▶ _TASK PROMPT_: Search the material for the word "white" and copy each line that holds it.

== == ==

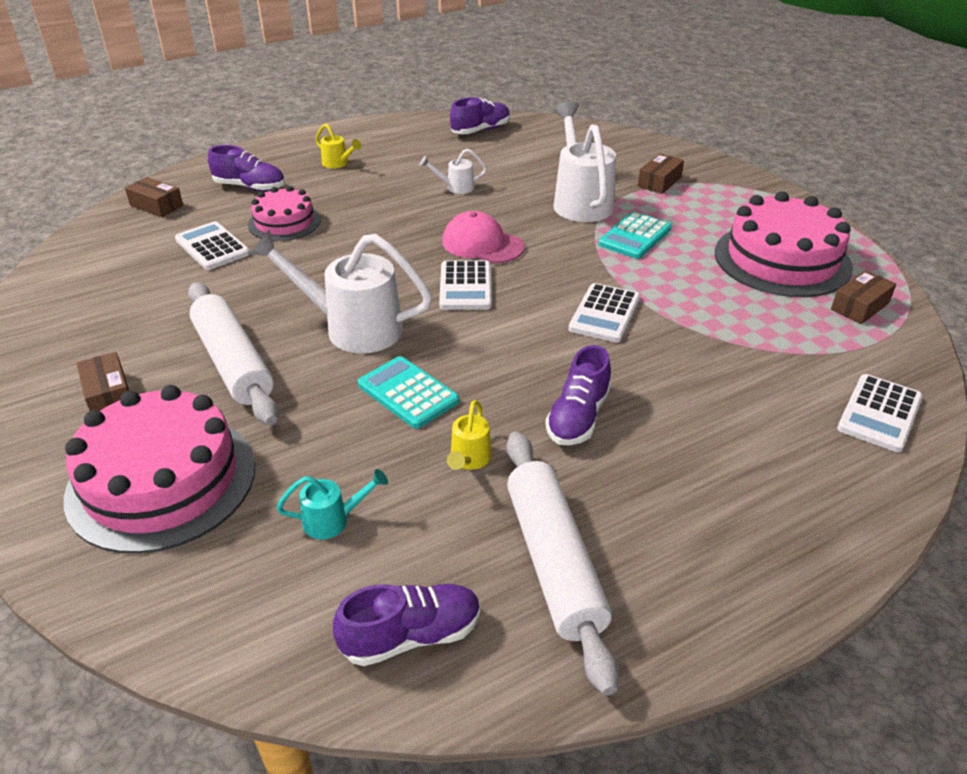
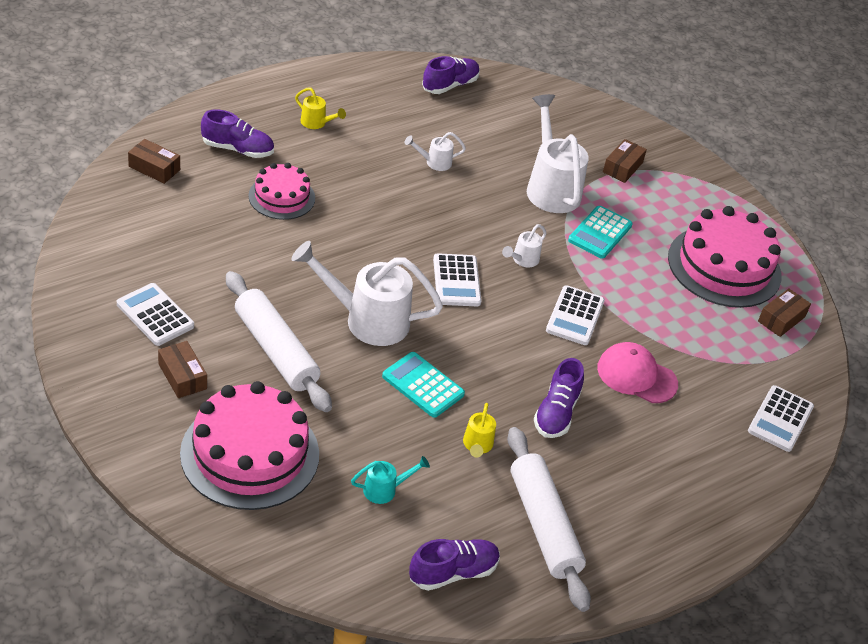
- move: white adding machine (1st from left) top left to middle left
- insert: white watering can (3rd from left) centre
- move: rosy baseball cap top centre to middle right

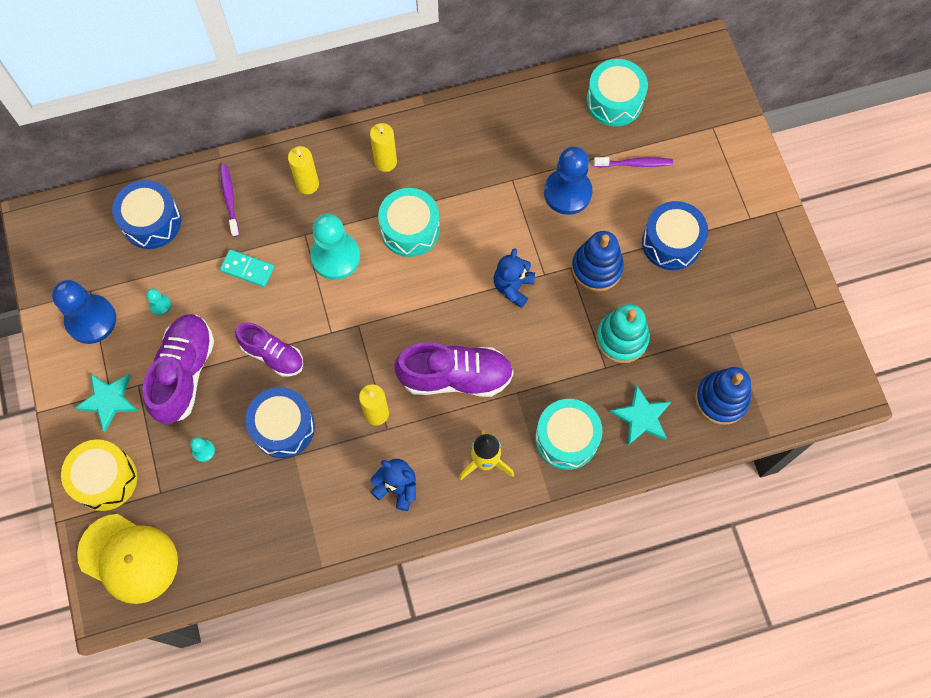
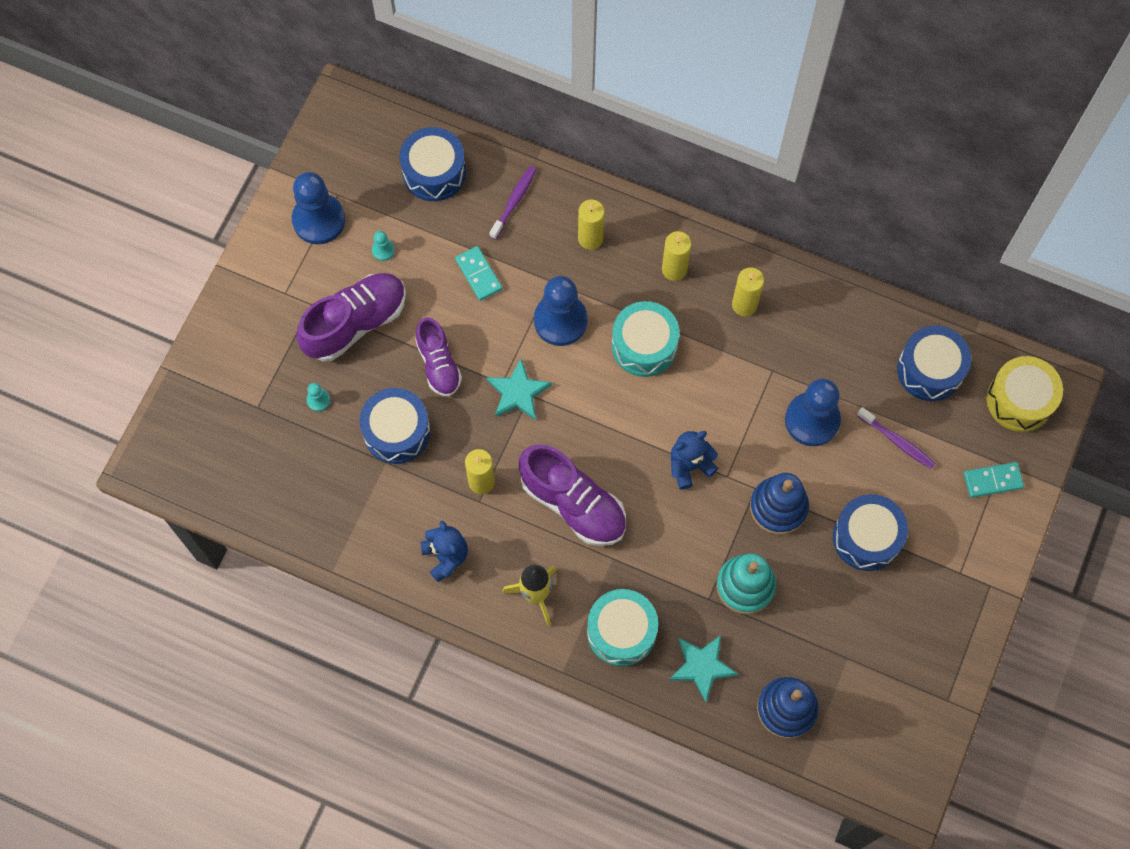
- move: turquoise five-pointed star (1st from left) middle left to centre
- recolor: turquoise chess pawn (3rd from left) centre to cobalt chess pawn (2nd from left) centre
- insert: golden candle (4th from left) centre
- recolor: turquoise snare drum (3rd from left) top centre to cobalt snare drum (4th from left) middle right
- insert: turquoise domino tile (2nd from left) middle right
- move: golden snare drum bottom left to middle right
- delete: golden baseball cap bottom left

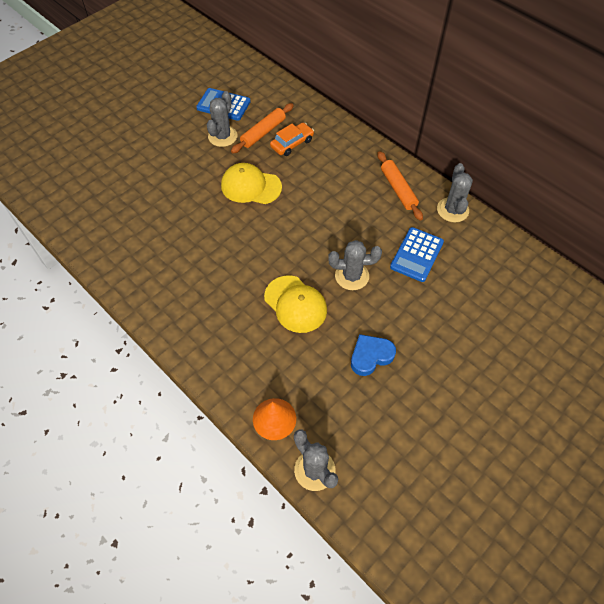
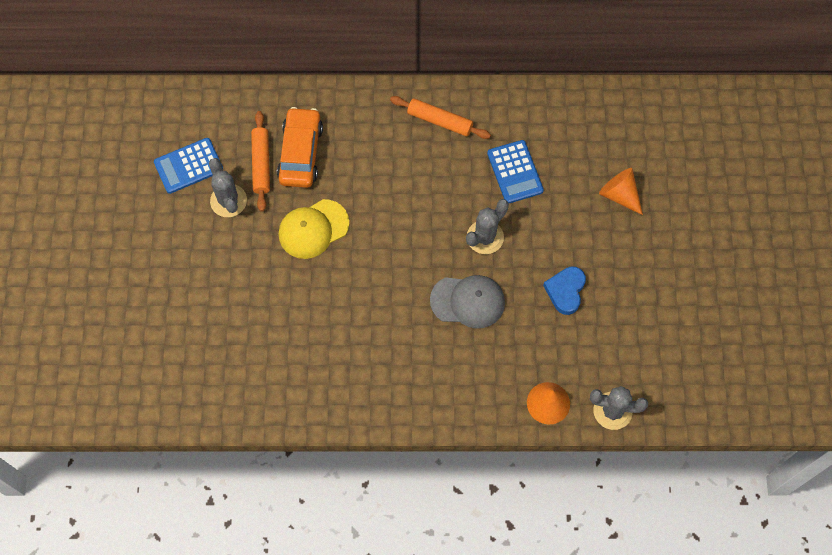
- resize: bright orange automobile top centre = top centre x1.51
- recolor: golden baseball cap (2nd from left) centre to ash-grey baseball cap centre
- insert: bright orange cone (2nd from left) middle right
- delete: ash-grey saguaro cactus (4th from left) top right

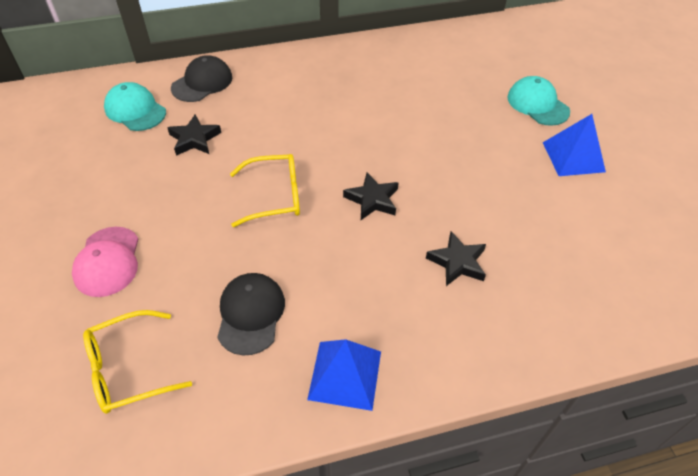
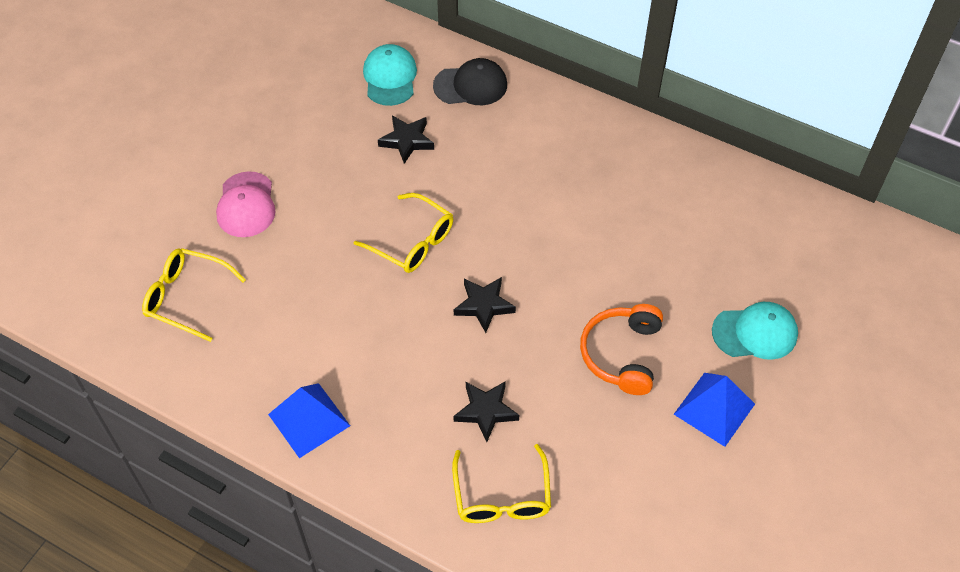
- rotate: rosy baseball cap middle left = middle left 45 degrees counterclockwise
- insert: golden eyeglasses (3rd from left) bottom centre
- insert: bright orange over-ear headphones centre
- rotate: turquoise baseball cap (2nd from left) top right = middle right 75 degrees clockwise
- delete: jet-black baseball cap (2nd from left) centre

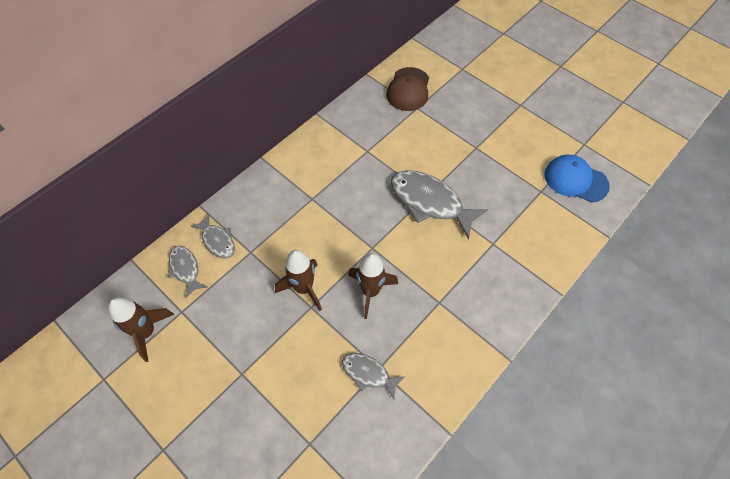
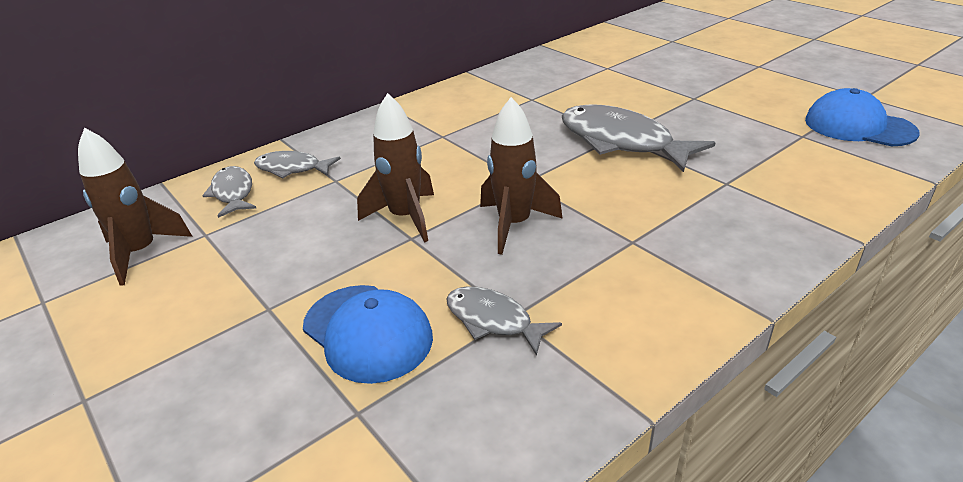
- rotate: ash-grey toy fish (2nd from left) middle left = middle left 135 degrees clockwise
- insert: cobalt baseball cap (1st from left) bottom centre
- delete: brown baseball cap top centre

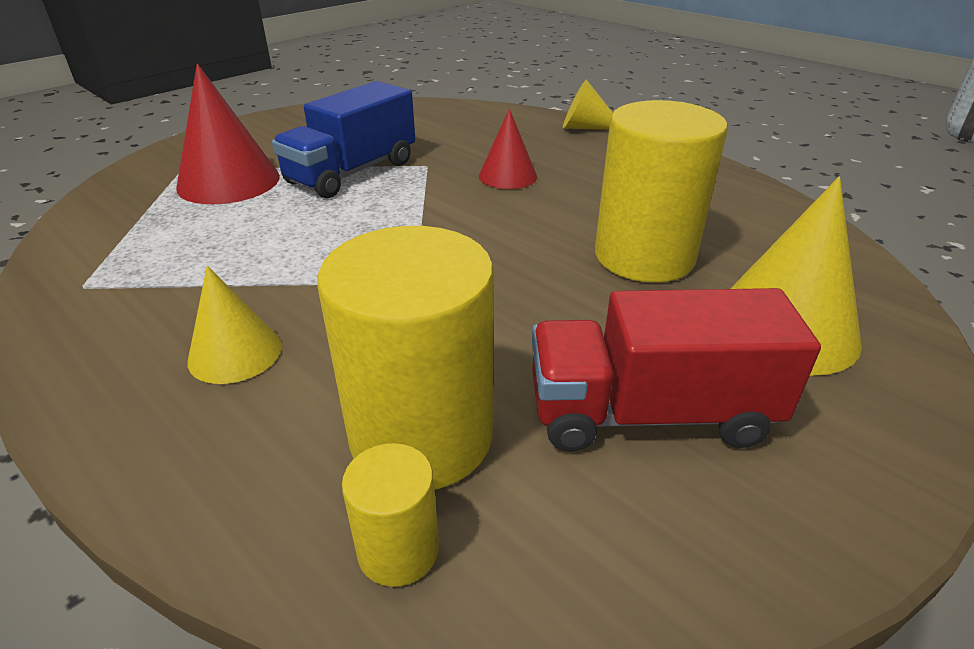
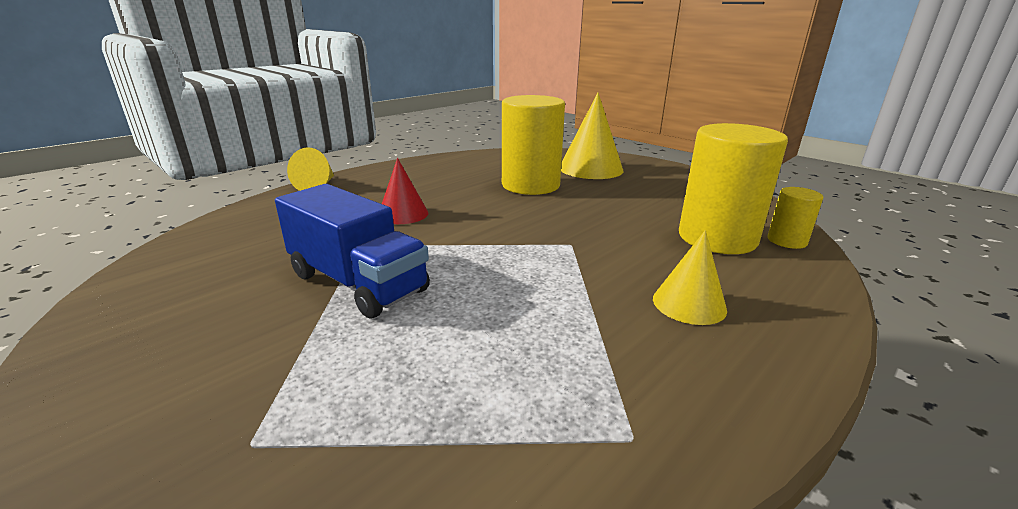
- delete: scarlet cone (1st from left) top left
- delete: scarlet lorry middle right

== == ==

▶ _WRITTEN RESPONSE_:
- move: white adding machine (1st from left) top left to middle left
- insert: white watering can (3rd from left) centre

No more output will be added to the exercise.